HOW TO COMPLETE THIS TASK: Return the complete listing that follows, with each line reproduced exactly.

EXCERPTED RECORDS:

□ □ □ □

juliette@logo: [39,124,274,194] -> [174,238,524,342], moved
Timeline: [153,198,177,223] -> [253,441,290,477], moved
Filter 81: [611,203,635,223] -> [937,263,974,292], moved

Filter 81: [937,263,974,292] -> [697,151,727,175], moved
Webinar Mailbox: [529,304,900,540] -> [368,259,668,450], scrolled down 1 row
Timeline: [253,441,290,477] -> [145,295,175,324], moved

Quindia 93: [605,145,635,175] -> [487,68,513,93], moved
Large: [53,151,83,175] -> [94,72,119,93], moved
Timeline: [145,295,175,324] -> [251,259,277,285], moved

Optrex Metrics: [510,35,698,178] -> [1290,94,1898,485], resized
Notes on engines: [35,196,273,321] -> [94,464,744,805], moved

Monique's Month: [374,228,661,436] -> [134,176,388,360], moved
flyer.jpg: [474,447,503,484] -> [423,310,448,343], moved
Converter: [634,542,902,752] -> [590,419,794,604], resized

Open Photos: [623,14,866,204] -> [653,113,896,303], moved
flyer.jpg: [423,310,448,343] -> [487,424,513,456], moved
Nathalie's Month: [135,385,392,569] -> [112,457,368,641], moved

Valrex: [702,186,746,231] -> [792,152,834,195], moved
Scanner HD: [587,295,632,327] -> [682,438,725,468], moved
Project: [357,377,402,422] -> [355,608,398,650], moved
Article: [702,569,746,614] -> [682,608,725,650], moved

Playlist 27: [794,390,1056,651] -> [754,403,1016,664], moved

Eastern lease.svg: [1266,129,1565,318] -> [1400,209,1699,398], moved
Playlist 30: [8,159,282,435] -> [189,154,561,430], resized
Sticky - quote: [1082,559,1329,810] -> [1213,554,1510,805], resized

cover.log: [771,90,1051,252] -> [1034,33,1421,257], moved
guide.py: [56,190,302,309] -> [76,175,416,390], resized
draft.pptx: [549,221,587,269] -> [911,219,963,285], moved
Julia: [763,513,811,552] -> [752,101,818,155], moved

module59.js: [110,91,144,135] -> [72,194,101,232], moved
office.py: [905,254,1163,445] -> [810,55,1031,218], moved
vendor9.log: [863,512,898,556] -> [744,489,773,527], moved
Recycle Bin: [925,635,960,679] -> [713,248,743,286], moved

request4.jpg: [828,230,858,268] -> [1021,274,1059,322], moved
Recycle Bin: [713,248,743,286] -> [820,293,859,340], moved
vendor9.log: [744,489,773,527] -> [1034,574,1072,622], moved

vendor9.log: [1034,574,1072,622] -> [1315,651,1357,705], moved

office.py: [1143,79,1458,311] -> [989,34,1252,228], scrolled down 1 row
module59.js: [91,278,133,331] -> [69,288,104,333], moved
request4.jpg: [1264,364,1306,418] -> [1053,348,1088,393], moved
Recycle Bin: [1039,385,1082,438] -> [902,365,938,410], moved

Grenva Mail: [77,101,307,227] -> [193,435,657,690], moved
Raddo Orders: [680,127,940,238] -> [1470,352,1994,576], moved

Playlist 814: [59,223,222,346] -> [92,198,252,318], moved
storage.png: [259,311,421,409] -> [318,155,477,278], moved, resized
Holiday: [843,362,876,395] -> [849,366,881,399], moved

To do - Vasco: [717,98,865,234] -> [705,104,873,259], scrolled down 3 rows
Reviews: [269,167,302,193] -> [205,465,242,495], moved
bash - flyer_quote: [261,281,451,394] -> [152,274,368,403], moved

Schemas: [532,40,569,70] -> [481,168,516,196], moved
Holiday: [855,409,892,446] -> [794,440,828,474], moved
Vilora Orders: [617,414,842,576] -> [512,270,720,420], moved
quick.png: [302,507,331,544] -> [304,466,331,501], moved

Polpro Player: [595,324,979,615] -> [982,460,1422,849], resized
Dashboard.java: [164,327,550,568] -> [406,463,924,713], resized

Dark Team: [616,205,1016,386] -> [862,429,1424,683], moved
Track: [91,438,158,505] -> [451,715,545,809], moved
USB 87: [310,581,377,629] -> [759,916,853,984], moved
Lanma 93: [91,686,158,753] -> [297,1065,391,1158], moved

□ □ □ □

RESPONSE TO THIS TASK:
juliette@logo: [39,124,274,194] -> [174,238,524,342], moved
Timeline: [153,198,177,223] -> [253,441,290,477], moved
Filter 81: [611,203,635,223] -> [937,263,974,292], moved

Filter 81: [937,263,974,292] -> [697,151,727,175], moved
Webinar Mailbox: [529,304,900,540] -> [368,259,668,450], scrolled down 1 row
Timeline: [253,441,290,477] -> [145,295,175,324], moved

Quindia 93: [605,145,635,175] -> [487,68,513,93], moved
Large: [53,151,83,175] -> [94,72,119,93], moved
Timeline: [145,295,175,324] -> [251,259,277,285], moved

Optrex Metrics: [510,35,698,178] -> [1290,94,1898,485], resized
Notes on engines: [35,196,273,321] -> [94,464,744,805], moved

Monique's Month: [374,228,661,436] -> [134,176,388,360], moved
flyer.jpg: [474,447,503,484] -> [423,310,448,343], moved
Converter: [634,542,902,752] -> [590,419,794,604], resized

Open Photos: [623,14,866,204] -> [653,113,896,303], moved
flyer.jpg: [423,310,448,343] -> [487,424,513,456], moved
Nathalie's Month: [135,385,392,569] -> [112,457,368,641], moved

Valrex: [702,186,746,231] -> [792,152,834,195], moved
Scanner HD: [587,295,632,327] -> [682,438,725,468], moved
Project: [357,377,402,422] -> [355,608,398,650], moved
Article: [702,569,746,614] -> [682,608,725,650], moved

Playlist 27: [794,390,1056,651] -> [754,403,1016,664], moved

Eastern lease.svg: [1266,129,1565,318] -> [1400,209,1699,398], moved
Playlist 30: [8,159,282,435] -> [189,154,561,430], resized
Sticky - quote: [1082,559,1329,810] -> [1213,554,1510,805], resized

cover.log: [771,90,1051,252] -> [1034,33,1421,257], moved
guide.py: [56,190,302,309] -> [76,175,416,390], resized
draft.pptx: [549,221,587,269] -> [911,219,963,285], moved
Julia: [763,513,811,552] -> [752,101,818,155], moved

module59.js: [110,91,144,135] -> [72,194,101,232], moved
office.py: [905,254,1163,445] -> [810,55,1031,218], moved
vendor9.log: [863,512,898,556] -> [744,489,773,527], moved
Recycle Bin: [925,635,960,679] -> [713,248,743,286], moved

request4.jpg: [828,230,858,268] -> [1021,274,1059,322], moved
Recycle Bin: [713,248,743,286] -> [820,293,859,340], moved
vendor9.log: [744,489,773,527] -> [1034,574,1072,622], moved

vendor9.log: [1034,574,1072,622] -> [1315,651,1357,705], moved

office.py: [1143,79,1458,311] -> [989,34,1252,228], scrolled down 1 row
module59.js: [91,278,133,331] -> [69,288,104,333], moved
request4.jpg: [1264,364,1306,418] -> [1053,348,1088,393], moved
Recycle Bin: [1039,385,1082,438] -> [902,365,938,410], moved

Grenva Mail: [77,101,307,227] -> [193,435,657,690], moved
Raddo Orders: [680,127,940,238] -> [1470,352,1994,576], moved

Playlist 814: [59,223,222,346] -> [92,198,252,318], moved
storage.png: [259,311,421,409] -> [318,155,477,278], moved, resized
Holiday: [843,362,876,395] -> [849,366,881,399], moved

To do - Vasco: [717,98,865,234] -> [705,104,873,259], scrolled down 3 rows
Reviews: [269,167,302,193] -> [205,465,242,495], moved
bash - flyer_quote: [261,281,451,394] -> [152,274,368,403], moved

Schemas: [532,40,569,70] -> [481,168,516,196], moved
Holiday: [855,409,892,446] -> [794,440,828,474], moved
Vilora Orders: [617,414,842,576] -> [512,270,720,420], moved
quick.png: [302,507,331,544] -> [304,466,331,501], moved

Polpro Player: [595,324,979,615] -> [982,460,1422,849], resized
Dashboard.java: [164,327,550,568] -> [406,463,924,713], resized

Dark Team: [616,205,1016,386] -> [862,429,1424,683], moved
Track: [91,438,158,505] -> [451,715,545,809], moved
USB 87: [310,581,377,629] -> [759,916,853,984], moved
Lanma 93: [91,686,158,753] -> [297,1065,391,1158], moved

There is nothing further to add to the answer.